─── Data supplied
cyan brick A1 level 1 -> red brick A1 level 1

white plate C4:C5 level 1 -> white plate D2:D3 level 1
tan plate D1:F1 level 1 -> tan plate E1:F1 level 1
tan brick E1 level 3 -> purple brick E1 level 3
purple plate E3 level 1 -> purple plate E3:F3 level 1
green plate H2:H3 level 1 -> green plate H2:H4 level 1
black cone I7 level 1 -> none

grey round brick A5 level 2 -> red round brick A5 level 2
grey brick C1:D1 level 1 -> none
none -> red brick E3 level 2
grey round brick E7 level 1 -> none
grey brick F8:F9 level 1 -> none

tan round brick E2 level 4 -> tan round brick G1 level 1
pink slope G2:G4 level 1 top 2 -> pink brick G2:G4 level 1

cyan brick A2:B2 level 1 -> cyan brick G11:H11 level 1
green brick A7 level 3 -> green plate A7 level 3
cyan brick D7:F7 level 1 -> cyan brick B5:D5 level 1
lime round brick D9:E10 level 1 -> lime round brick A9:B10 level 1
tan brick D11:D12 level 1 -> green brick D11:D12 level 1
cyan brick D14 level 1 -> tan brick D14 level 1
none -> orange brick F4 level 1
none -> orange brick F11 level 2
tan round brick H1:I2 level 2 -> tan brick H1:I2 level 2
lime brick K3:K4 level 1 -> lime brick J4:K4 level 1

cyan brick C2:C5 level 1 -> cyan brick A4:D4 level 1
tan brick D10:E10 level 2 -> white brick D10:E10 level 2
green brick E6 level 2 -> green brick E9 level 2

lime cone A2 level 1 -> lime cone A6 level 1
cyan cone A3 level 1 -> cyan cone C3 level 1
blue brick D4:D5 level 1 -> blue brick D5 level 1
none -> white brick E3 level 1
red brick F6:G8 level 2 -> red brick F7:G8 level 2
──────
What is expected: Identify the lines of the entries containing the string "plate". Copy each such line.

Result of the task:
white plate C4:C5 level 1 -> white plate D2:D3 level 1
tan plate D1:F1 level 1 -> tan plate E1:F1 level 1
purple plate E3 level 1 -> purple plate E3:F3 level 1
green plate H2:H3 level 1 -> green plate H2:H4 level 1
green brick A7 level 3 -> green plate A7 level 3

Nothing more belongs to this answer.